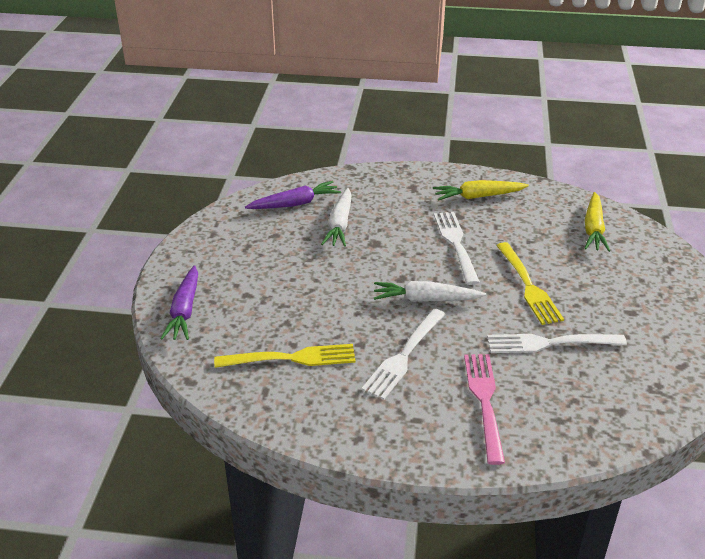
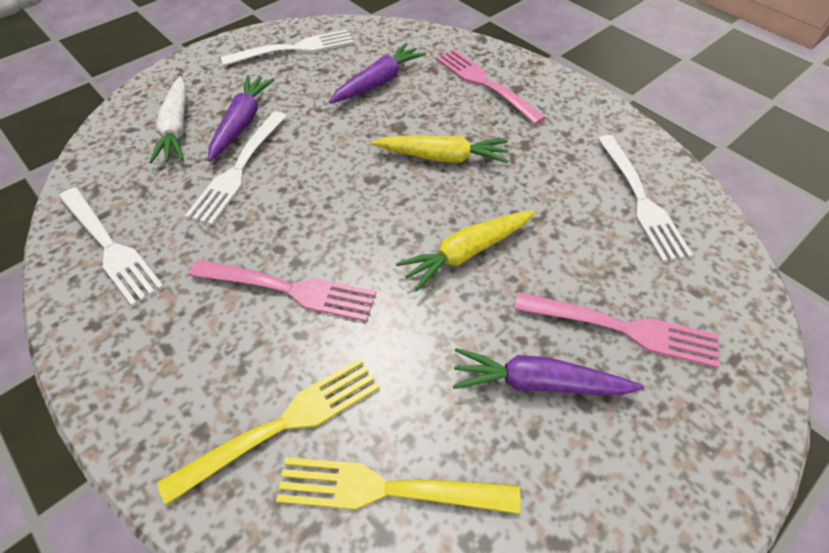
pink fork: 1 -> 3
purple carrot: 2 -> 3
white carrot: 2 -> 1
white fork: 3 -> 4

==============================

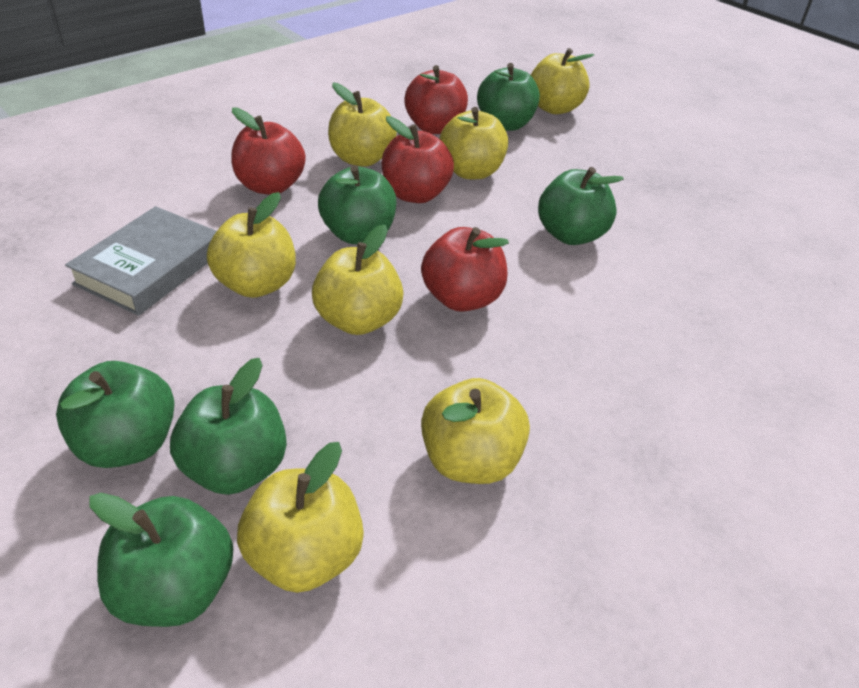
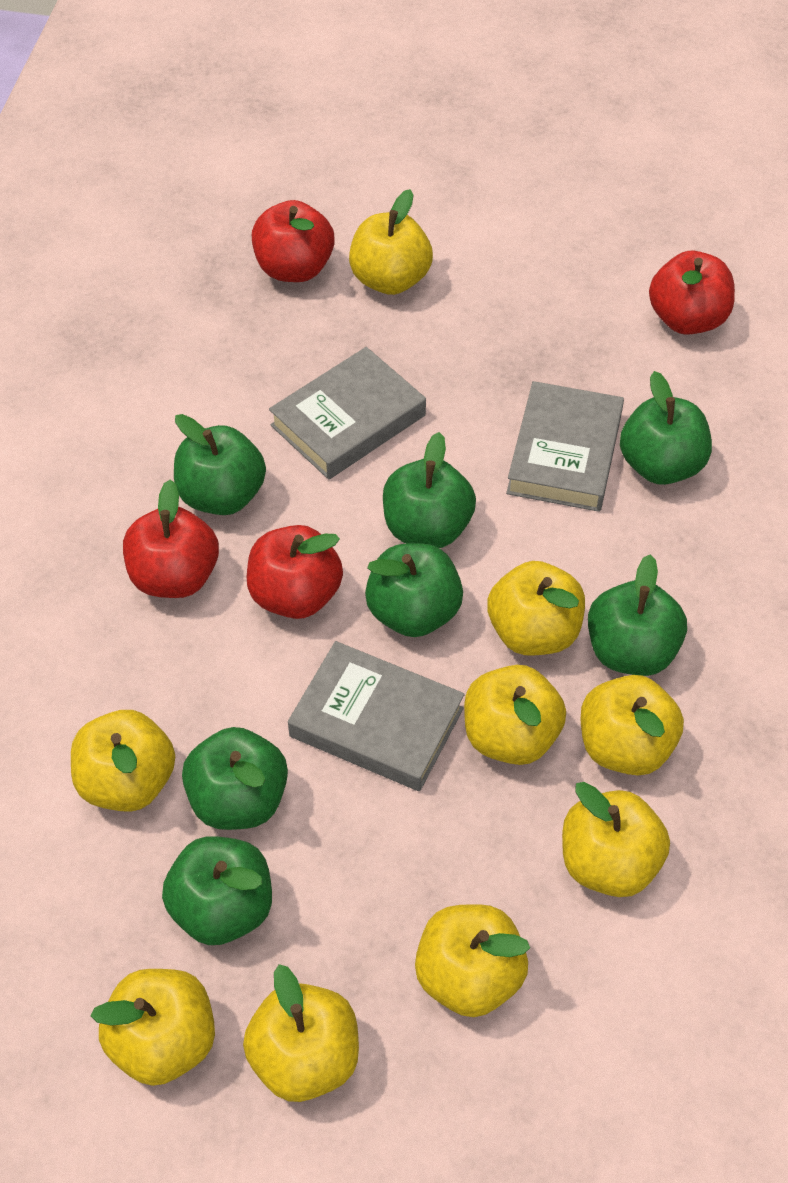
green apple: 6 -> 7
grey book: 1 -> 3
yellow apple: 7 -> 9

==============================

## How to complete this task
Each line above from the one with "pink fork: 1 -> 3" up to and including the one with "white fork: 3 -> 4" must be set down exactly, and no line outside that span may appear.

## Solution to this task
pink fork: 1 -> 3
purple carrot: 2 -> 3
white carrot: 2 -> 1
white fork: 3 -> 4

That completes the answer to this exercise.